Top of DATA SUPPLIED

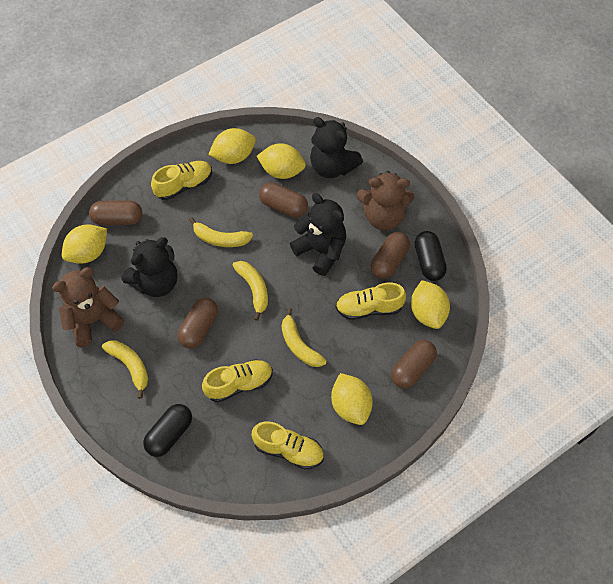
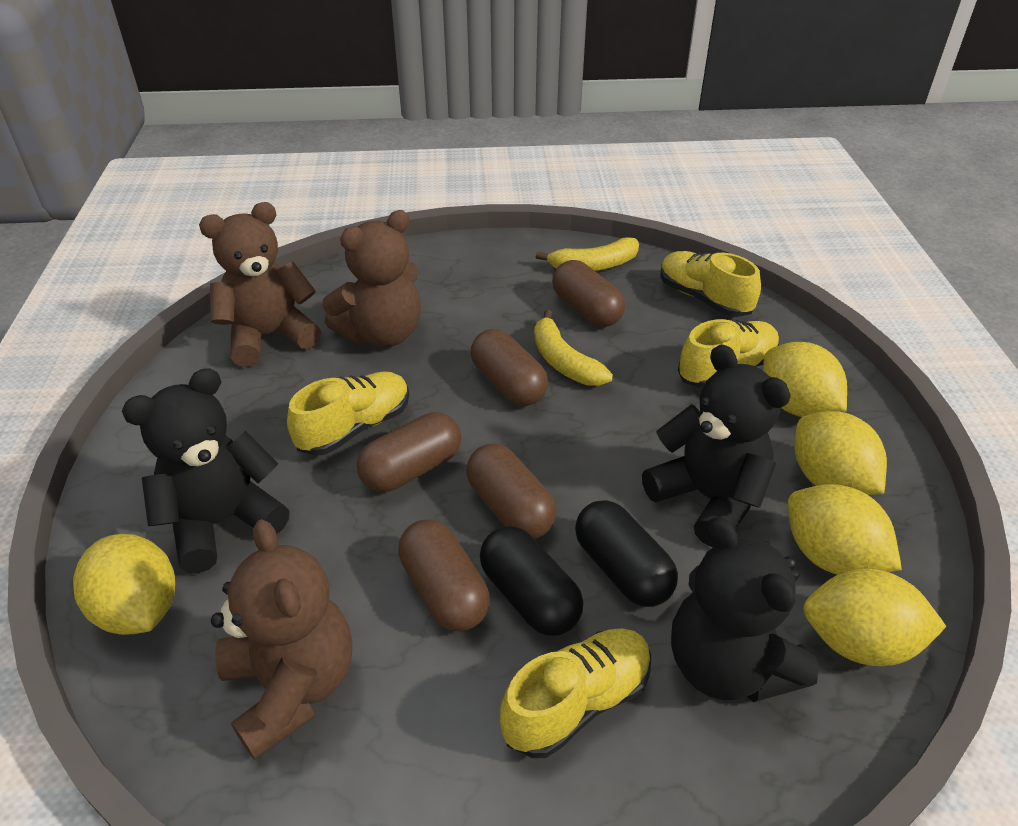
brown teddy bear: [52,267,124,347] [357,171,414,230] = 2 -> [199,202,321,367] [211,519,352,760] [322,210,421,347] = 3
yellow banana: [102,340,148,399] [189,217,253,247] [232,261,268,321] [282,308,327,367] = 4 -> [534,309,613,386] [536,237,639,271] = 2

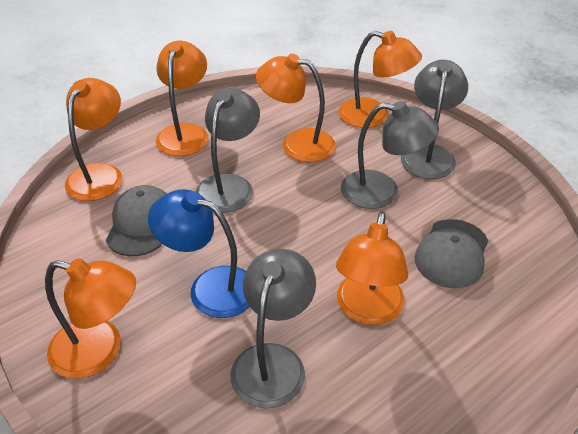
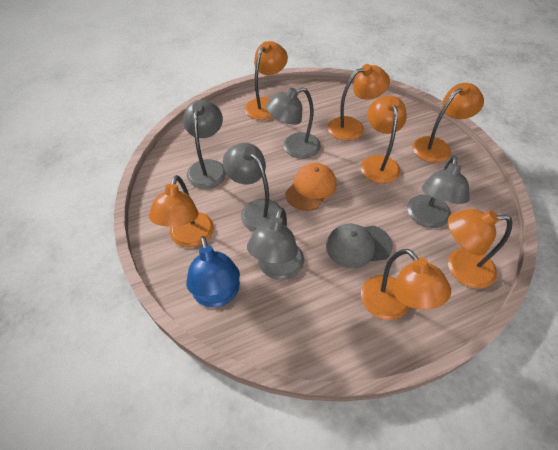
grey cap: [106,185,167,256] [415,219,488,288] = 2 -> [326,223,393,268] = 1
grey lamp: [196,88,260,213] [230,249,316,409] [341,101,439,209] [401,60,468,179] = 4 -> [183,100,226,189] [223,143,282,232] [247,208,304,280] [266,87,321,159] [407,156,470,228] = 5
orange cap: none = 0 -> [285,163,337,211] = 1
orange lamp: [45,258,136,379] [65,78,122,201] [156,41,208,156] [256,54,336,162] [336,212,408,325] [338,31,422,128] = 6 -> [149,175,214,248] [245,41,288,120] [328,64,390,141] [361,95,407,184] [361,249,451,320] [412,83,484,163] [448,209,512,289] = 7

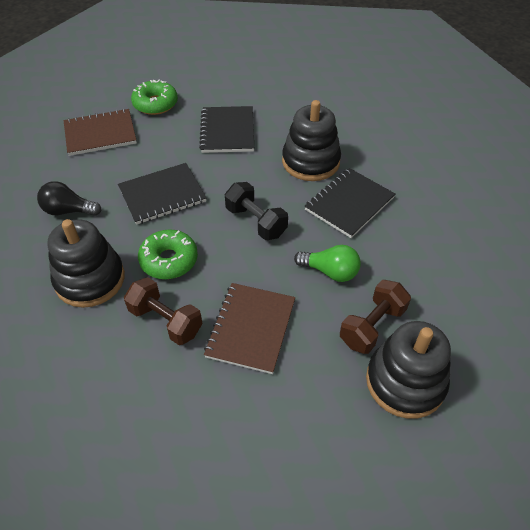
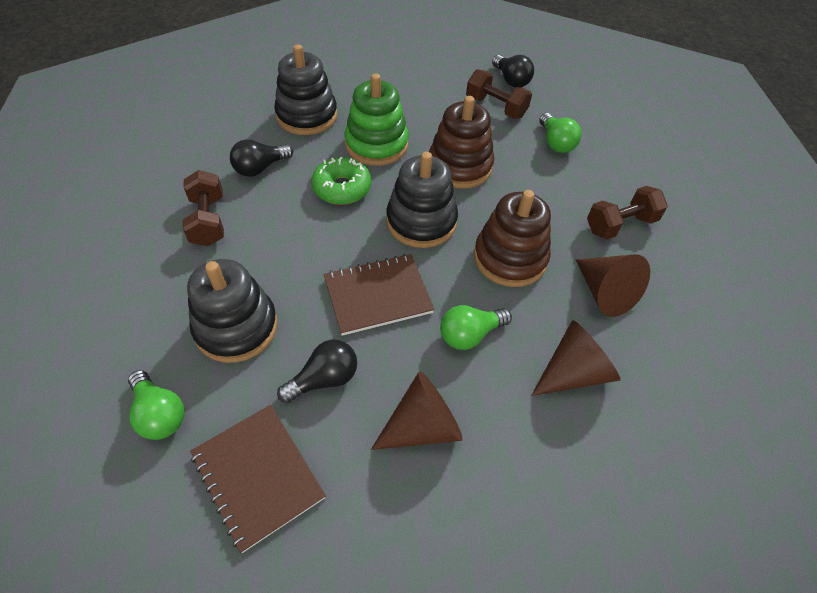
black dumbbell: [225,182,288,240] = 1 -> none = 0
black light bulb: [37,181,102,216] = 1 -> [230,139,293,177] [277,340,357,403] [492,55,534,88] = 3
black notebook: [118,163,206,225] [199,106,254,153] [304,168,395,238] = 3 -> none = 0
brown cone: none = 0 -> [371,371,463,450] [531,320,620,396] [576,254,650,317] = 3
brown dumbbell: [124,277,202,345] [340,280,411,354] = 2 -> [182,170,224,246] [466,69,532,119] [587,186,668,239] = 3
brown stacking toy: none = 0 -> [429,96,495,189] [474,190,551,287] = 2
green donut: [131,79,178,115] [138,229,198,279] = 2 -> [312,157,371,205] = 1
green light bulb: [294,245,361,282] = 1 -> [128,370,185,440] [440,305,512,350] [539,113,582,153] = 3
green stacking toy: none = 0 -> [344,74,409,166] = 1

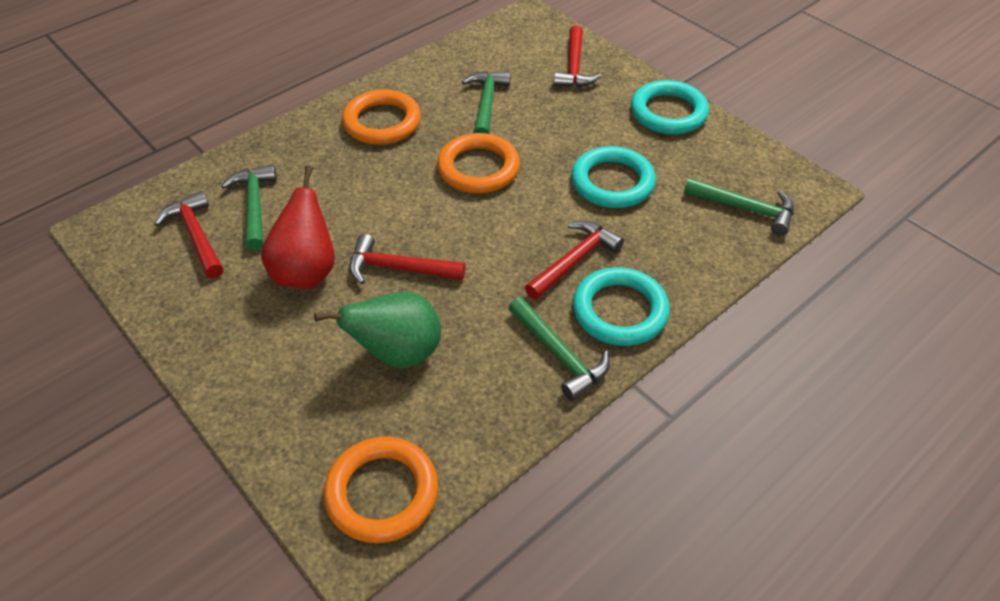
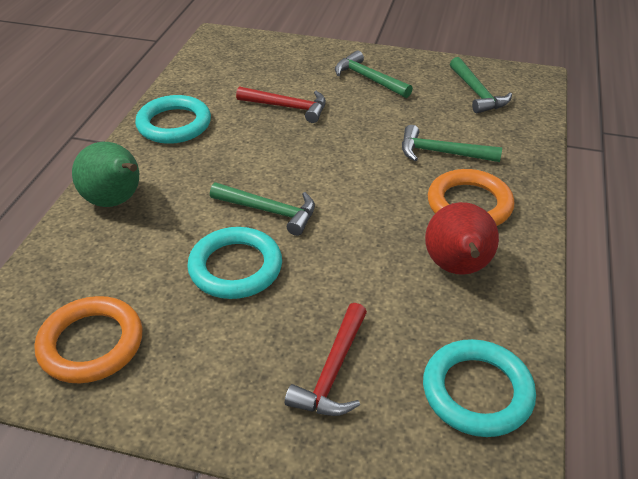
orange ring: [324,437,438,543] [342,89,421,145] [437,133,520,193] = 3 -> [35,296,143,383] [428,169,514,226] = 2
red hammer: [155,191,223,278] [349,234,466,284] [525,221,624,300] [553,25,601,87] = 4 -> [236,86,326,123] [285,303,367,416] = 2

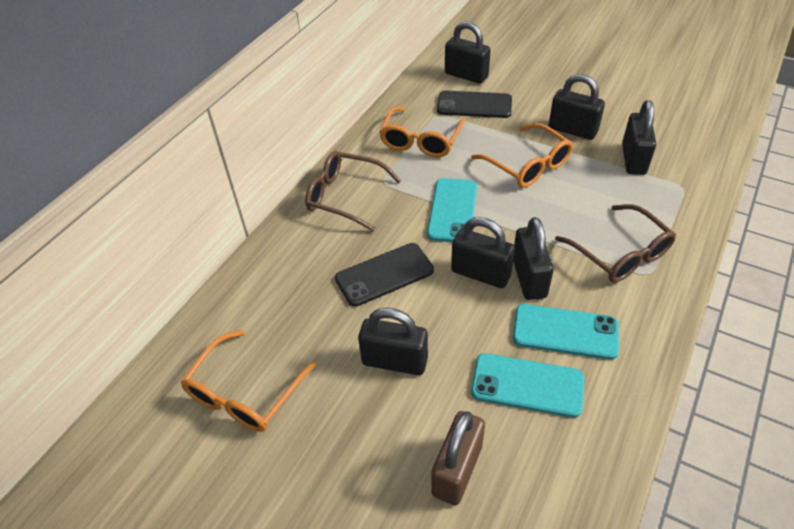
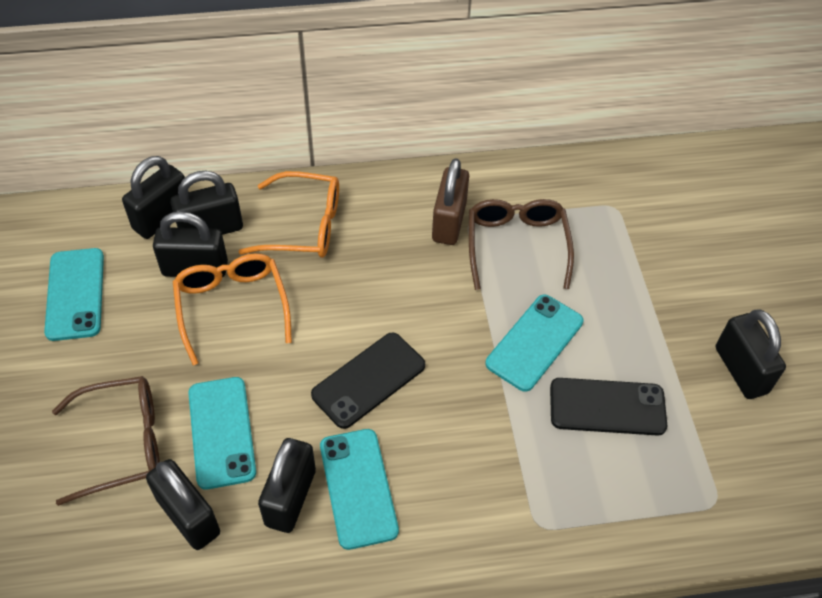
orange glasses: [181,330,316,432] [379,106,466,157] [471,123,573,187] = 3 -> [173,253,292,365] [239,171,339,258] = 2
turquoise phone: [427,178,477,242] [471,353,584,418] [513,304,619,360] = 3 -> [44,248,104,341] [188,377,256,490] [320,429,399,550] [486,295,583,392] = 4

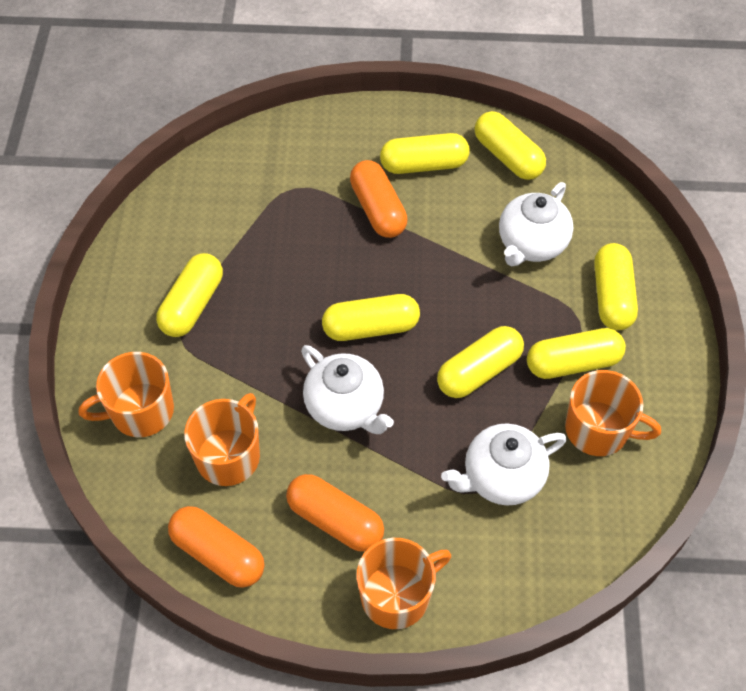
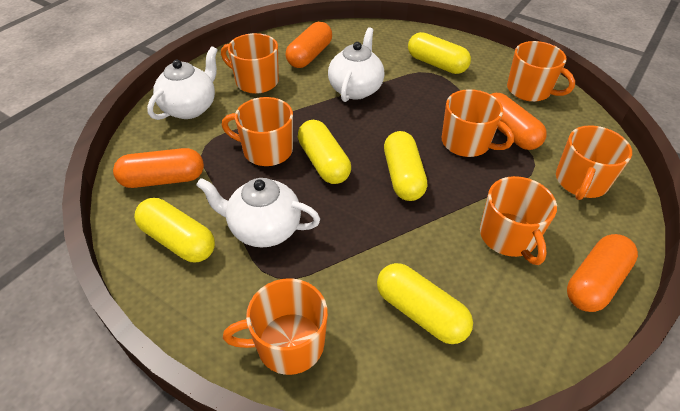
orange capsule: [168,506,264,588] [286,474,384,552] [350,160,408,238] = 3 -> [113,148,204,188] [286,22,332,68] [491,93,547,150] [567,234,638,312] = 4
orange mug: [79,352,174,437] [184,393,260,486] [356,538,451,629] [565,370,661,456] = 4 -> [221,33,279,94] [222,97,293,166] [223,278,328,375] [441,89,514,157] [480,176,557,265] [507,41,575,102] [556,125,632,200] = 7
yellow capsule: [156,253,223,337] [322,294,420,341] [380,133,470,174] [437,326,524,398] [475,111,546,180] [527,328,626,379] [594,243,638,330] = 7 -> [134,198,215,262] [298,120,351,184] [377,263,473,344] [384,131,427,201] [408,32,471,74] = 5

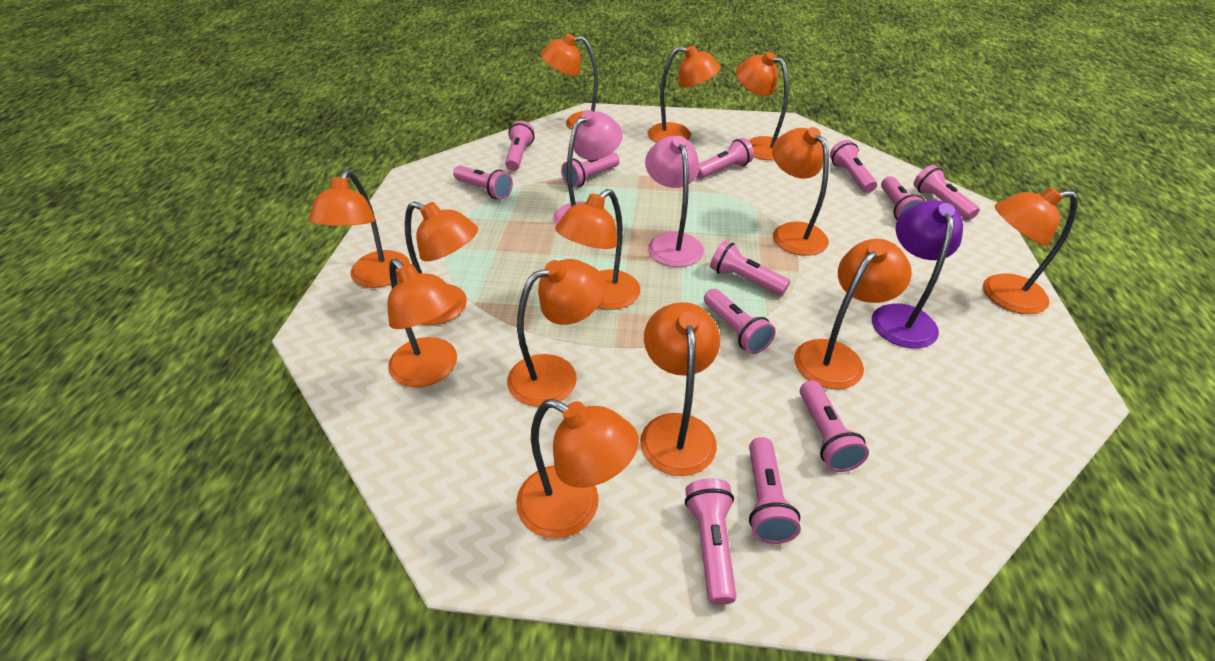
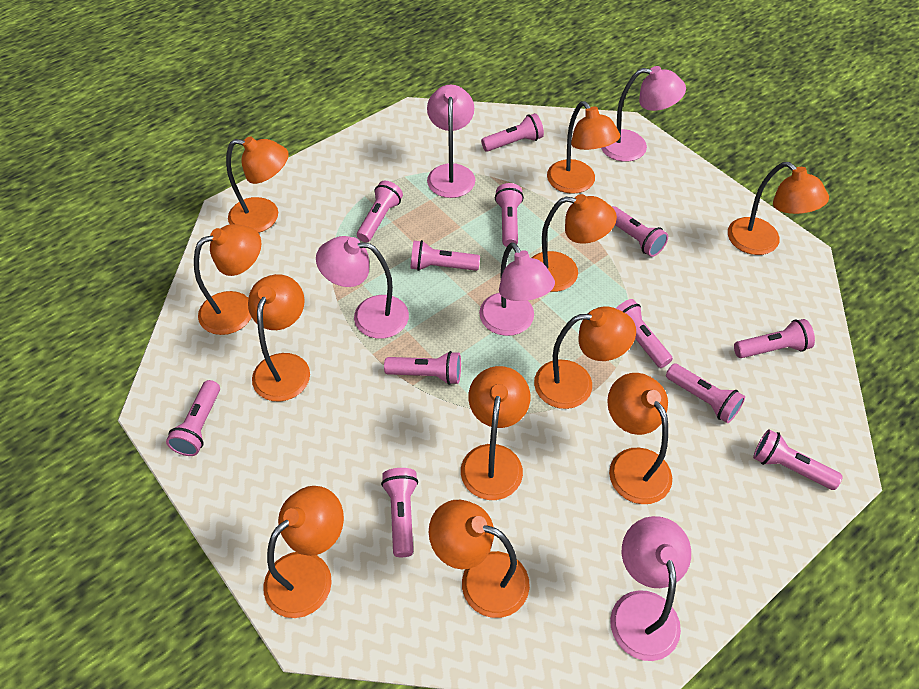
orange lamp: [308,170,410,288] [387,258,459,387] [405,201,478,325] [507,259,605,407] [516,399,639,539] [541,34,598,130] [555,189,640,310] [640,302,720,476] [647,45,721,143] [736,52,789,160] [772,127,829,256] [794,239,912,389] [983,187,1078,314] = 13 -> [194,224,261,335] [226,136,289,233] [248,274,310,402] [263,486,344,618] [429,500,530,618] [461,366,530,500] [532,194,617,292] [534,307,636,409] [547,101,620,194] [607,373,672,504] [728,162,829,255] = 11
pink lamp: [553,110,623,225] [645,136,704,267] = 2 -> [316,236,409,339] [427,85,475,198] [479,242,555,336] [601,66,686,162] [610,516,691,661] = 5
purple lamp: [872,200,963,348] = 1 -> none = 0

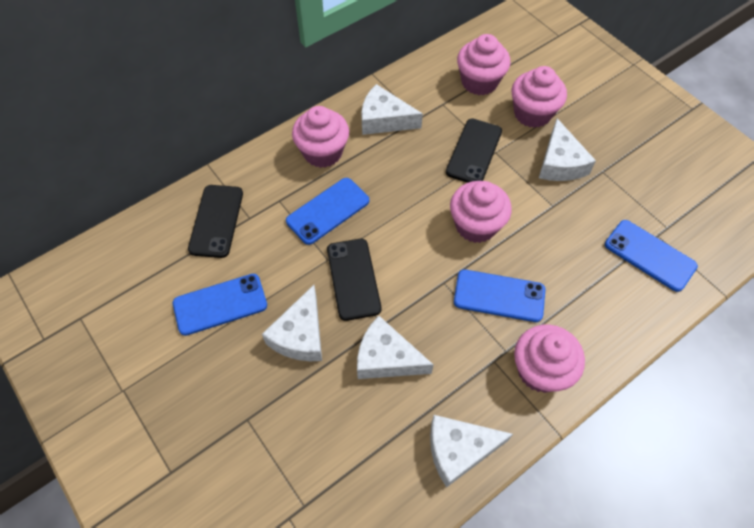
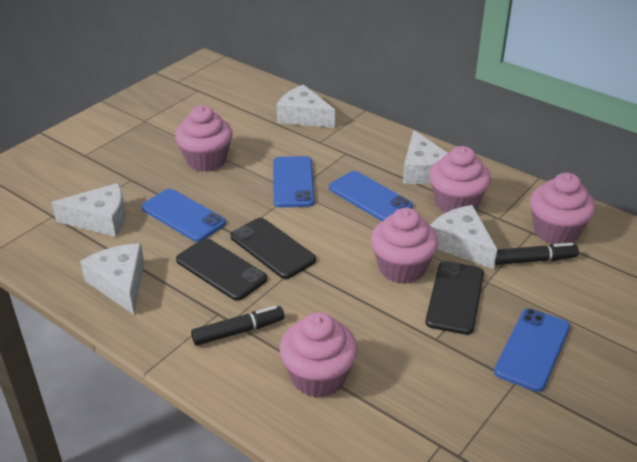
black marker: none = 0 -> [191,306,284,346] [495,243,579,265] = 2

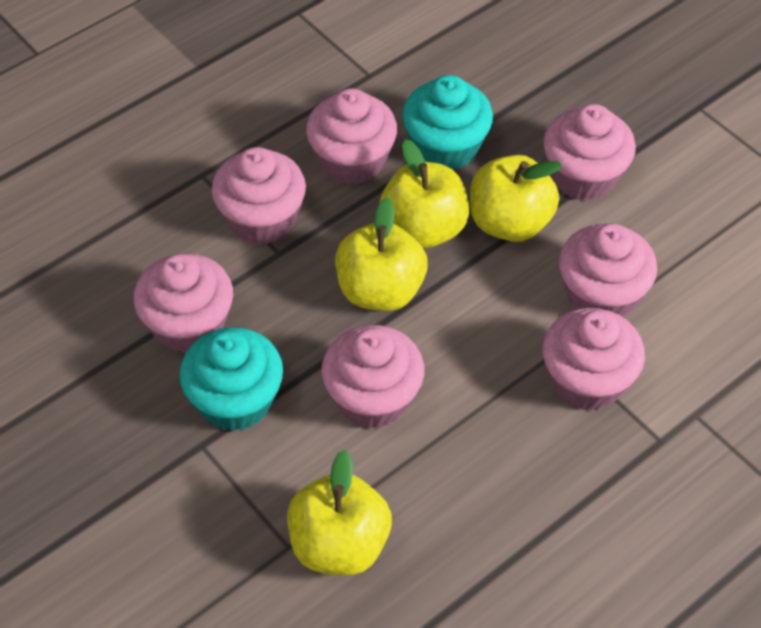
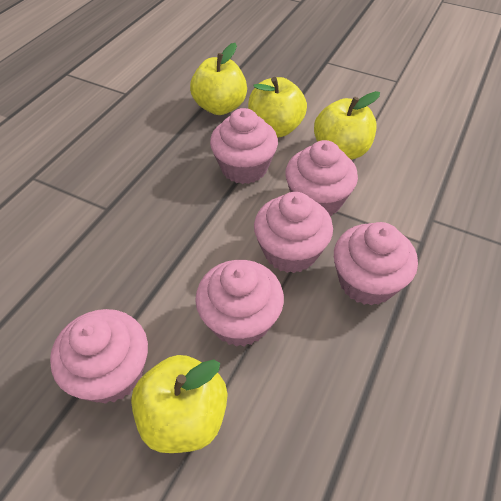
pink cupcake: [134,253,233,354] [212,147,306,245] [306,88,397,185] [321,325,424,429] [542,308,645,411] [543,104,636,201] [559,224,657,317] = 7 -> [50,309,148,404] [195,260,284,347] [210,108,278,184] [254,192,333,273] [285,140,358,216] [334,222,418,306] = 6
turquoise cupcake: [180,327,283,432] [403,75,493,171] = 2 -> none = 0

Bottom of DATA SUPPLIED

THE TASK
Begin at the first line of the records and please reproduce every line exactly through the one containing "black notebook: [118,163,206,225]", leaving all pictures out.

TASK ANSWER
brown teddy bear: [52,267,124,347] [357,171,414,230] = 2 -> [199,202,321,367] [211,519,352,760] [322,210,421,347] = 3
yellow banana: [102,340,148,399] [189,217,253,247] [232,261,268,321] [282,308,327,367] = 4 -> [534,309,613,386] [536,237,639,271] = 2

grey cap: [106,185,167,256] [415,219,488,288] = 2 -> [326,223,393,268] = 1
grey lamp: [196,88,260,213] [230,249,316,409] [341,101,439,209] [401,60,468,179] = 4 -> [183,100,226,189] [223,143,282,232] [247,208,304,280] [266,87,321,159] [407,156,470,228] = 5
orange cap: none = 0 -> [285,163,337,211] = 1
orange lamp: [45,258,136,379] [65,78,122,201] [156,41,208,156] [256,54,336,162] [336,212,408,325] [338,31,422,128] = 6 -> [149,175,214,248] [245,41,288,120] [328,64,390,141] [361,95,407,184] [361,249,451,320] [412,83,484,163] [448,209,512,289] = 7

black dumbbell: [225,182,288,240] = 1 -> none = 0
black light bulb: [37,181,102,216] = 1 -> [230,139,293,177] [277,340,357,403] [492,55,534,88] = 3
black notebook: [118,163,206,225] [199,106,254,153] [304,168,395,238] = 3 -> none = 0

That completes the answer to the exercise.